* [THE REQUEST]: Pick out and copy every line of the material that contains the string "acciaccatura". Treat uppercase and lowercase as different.

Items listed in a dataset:
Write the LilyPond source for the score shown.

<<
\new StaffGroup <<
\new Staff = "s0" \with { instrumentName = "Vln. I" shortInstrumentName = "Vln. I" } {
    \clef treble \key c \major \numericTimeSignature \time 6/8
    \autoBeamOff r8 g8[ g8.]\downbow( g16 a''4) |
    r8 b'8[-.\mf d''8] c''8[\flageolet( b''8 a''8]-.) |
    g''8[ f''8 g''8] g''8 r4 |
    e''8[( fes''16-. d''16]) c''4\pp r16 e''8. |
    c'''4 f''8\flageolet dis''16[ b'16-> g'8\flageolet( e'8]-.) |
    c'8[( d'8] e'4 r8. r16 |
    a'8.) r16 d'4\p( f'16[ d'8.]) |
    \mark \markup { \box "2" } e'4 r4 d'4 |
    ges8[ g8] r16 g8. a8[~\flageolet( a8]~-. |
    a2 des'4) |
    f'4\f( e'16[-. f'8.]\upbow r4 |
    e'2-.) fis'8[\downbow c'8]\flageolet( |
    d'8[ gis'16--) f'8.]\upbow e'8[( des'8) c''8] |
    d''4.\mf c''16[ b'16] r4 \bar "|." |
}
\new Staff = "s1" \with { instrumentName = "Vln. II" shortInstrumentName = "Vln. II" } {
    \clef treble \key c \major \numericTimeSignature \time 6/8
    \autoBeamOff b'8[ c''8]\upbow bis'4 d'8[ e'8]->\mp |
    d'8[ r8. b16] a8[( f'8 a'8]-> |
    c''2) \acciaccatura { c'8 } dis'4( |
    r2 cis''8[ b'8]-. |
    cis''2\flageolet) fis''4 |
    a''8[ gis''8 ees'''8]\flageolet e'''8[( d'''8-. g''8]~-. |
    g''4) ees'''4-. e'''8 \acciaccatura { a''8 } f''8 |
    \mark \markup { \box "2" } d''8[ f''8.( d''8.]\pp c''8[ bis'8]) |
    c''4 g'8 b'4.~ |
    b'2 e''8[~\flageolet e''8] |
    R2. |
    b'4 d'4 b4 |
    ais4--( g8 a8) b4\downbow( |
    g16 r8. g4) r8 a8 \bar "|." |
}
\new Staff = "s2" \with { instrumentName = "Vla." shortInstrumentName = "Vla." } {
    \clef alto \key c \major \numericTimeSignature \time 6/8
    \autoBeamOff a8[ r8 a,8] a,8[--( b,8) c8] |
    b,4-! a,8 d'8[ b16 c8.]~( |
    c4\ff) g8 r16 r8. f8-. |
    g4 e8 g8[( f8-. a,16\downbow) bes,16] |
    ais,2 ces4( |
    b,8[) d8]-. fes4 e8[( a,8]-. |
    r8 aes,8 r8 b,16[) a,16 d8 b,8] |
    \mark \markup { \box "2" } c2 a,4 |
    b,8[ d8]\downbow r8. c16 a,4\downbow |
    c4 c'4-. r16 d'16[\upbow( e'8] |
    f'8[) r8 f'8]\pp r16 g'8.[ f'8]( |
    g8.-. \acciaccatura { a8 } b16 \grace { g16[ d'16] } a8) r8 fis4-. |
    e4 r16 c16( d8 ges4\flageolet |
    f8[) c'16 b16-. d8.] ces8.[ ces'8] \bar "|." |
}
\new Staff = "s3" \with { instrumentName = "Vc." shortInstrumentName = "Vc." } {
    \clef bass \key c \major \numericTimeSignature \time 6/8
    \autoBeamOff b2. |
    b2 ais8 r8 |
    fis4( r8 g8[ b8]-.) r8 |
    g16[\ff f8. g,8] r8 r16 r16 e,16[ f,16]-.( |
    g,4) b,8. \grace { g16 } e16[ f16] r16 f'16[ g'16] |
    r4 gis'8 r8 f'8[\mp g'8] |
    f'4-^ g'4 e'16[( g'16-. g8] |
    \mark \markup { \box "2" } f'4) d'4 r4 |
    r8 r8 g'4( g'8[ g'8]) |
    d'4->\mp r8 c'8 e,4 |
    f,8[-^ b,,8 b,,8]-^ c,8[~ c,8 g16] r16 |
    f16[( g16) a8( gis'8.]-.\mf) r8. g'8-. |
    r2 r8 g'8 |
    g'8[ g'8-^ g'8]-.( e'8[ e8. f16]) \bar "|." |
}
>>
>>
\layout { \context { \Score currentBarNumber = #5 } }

* [SOLUTION]:
    c''2) \acciaccatura { c'8 } dis'4( |
    g''4) ees'''4-. e'''8 \acciaccatura { a''8 } f''8 |
    g8.-. \acciaccatura { a8 } b16 \grace { g16[ d'16] } a8) r8 fis4-. |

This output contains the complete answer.